▸ **Set task**:
Extract these lines from the records and repeat them without change, starting with the line that contains "brown hexagon: moved 3 px up" and going on through the line that contains "cyan diamond: moved 3 px right, 5 px down", both included.

--- Start Source data ---

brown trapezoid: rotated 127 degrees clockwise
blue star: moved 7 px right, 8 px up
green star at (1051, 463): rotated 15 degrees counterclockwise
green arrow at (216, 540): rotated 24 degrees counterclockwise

--- End Source data ---
--- Start Source data ---

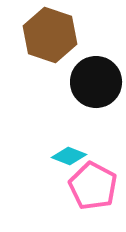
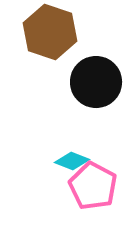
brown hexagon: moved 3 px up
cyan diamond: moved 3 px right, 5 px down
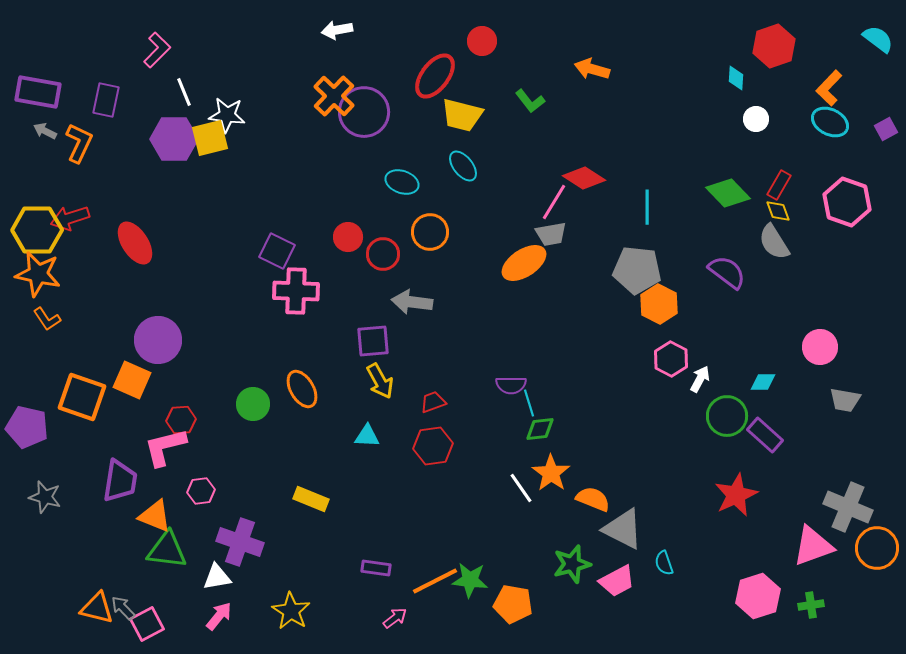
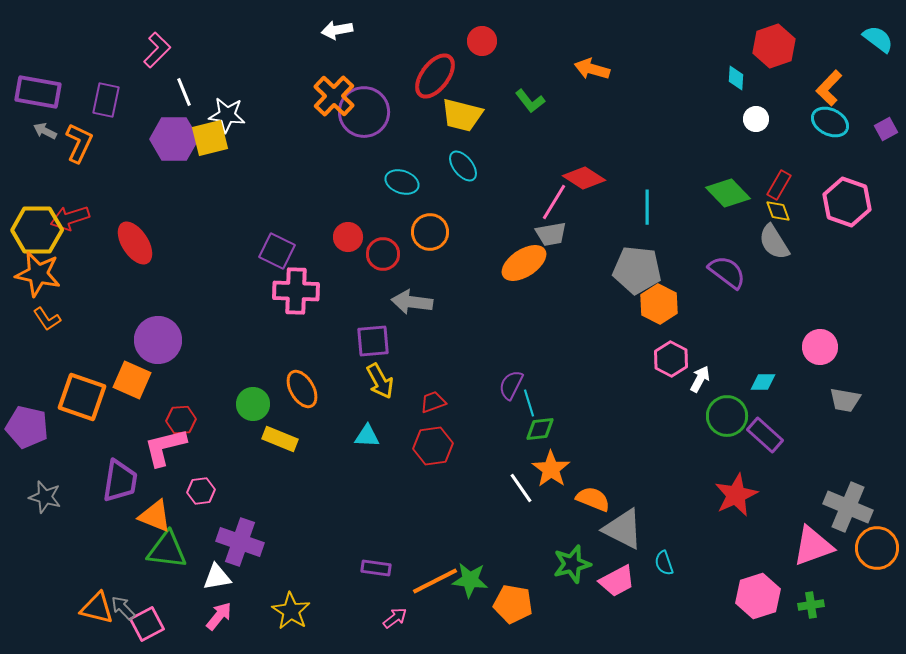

--- End Source data ---

▸ **Answer for this exercise**:
brown hexagon: moved 3 px up
cyan diamond: moved 3 px right, 5 px down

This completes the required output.